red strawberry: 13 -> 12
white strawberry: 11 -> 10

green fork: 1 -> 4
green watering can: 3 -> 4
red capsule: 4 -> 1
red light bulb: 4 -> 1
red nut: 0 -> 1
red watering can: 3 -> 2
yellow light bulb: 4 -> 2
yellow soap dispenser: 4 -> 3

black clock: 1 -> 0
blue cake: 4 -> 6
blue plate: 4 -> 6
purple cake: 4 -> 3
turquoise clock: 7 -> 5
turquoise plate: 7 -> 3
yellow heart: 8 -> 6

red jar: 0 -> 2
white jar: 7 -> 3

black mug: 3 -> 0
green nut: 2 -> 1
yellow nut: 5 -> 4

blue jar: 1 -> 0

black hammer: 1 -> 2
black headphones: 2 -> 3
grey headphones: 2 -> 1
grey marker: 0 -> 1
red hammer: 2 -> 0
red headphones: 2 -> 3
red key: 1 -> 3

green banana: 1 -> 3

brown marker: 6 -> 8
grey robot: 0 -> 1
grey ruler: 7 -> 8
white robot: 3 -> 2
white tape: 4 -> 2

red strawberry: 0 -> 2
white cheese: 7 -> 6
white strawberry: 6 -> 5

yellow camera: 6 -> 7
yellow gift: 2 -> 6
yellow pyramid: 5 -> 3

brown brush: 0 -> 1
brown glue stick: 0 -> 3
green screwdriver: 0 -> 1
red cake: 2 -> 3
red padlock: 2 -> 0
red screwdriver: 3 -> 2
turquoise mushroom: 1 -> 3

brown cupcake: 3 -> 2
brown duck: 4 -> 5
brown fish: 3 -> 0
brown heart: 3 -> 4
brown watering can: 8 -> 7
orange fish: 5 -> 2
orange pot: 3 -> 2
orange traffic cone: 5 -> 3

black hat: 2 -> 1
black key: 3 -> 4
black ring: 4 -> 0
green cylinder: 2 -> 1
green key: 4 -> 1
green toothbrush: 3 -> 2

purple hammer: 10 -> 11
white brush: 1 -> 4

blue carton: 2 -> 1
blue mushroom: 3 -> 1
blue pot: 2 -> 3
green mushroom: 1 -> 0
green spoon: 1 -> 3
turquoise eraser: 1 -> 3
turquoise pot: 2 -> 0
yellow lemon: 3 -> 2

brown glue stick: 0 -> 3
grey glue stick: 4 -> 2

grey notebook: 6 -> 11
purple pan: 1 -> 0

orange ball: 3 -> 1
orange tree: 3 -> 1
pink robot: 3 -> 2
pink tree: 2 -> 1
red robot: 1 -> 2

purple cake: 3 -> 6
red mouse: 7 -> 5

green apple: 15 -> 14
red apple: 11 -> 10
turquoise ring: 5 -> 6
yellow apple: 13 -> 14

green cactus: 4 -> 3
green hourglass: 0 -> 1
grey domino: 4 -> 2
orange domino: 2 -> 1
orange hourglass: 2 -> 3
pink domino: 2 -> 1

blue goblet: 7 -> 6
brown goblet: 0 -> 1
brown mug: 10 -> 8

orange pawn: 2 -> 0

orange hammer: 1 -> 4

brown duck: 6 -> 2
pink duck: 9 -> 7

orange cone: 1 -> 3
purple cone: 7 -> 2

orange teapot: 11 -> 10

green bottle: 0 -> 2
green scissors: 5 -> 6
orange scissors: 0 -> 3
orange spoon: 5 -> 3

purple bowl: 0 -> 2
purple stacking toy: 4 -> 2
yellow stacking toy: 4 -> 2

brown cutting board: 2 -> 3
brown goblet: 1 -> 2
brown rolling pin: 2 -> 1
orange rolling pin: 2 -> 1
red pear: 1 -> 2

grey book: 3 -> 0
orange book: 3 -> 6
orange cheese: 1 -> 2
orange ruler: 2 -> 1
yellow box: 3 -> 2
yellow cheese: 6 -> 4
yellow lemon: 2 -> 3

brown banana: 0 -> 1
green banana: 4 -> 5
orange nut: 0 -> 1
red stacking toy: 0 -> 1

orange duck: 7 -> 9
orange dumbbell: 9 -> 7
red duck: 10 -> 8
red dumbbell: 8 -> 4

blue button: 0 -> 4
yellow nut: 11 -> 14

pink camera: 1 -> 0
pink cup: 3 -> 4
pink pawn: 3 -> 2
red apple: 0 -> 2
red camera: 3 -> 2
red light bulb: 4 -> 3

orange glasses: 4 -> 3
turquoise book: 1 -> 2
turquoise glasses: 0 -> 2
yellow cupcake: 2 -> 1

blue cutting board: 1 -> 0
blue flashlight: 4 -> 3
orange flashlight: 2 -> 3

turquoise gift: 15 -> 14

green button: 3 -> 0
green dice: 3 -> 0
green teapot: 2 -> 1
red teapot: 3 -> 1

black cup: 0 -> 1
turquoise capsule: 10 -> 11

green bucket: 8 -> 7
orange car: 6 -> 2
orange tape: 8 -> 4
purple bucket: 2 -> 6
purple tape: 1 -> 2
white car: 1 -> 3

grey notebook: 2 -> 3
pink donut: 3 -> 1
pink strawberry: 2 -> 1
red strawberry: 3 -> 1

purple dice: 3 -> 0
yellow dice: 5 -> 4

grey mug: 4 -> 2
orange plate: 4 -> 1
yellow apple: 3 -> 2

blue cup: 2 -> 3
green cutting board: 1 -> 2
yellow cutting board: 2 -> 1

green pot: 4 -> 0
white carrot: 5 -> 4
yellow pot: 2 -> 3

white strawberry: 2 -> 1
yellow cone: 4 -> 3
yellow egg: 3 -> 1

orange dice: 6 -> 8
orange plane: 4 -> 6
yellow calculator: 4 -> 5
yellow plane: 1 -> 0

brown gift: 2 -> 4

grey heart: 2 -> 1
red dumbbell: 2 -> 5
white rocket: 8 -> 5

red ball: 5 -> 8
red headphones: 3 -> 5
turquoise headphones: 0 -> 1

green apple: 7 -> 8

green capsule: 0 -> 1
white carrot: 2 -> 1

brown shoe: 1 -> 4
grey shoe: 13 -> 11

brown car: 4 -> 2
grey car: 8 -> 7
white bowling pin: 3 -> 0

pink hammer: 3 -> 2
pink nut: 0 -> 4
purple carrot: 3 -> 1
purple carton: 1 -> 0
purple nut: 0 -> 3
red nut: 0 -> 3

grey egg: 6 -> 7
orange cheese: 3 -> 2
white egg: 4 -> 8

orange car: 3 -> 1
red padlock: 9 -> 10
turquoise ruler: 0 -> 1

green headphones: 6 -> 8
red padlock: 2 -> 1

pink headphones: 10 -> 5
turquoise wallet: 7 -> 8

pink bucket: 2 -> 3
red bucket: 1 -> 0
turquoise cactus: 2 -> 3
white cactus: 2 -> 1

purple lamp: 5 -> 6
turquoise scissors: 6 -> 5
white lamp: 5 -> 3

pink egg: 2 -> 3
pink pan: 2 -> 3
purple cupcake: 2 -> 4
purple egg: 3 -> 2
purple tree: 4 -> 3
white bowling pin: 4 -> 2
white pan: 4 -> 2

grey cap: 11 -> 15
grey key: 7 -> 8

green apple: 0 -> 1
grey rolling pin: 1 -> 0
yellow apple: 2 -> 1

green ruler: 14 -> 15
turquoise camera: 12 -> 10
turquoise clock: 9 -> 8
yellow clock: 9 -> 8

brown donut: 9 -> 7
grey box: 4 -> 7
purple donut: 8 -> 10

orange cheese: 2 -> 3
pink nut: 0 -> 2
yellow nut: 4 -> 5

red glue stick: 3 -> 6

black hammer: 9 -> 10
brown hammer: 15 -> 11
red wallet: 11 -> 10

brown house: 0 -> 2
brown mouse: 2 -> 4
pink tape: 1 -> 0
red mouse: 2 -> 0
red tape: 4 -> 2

● ● ● ● ● ● ●

■ Task brief ■
In the listing above, locate the line containing "white strawberry: 6 -> 5" and the line containing "orange traffic cone: 5 -> 3", then transcribe both and every line between them verbatim.

■ Your response ■
white strawberry: 6 -> 5

yellow camera: 6 -> 7
yellow gift: 2 -> 6
yellow pyramid: 5 -> 3

brown brush: 0 -> 1
brown glue stick: 0 -> 3
green screwdriver: 0 -> 1
red cake: 2 -> 3
red padlock: 2 -> 0
red screwdriver: 3 -> 2
turquoise mushroom: 1 -> 3

brown cupcake: 3 -> 2
brown duck: 4 -> 5
brown fish: 3 -> 0
brown heart: 3 -> 4
brown watering can: 8 -> 7
orange fish: 5 -> 2
orange pot: 3 -> 2
orange traffic cone: 5 -> 3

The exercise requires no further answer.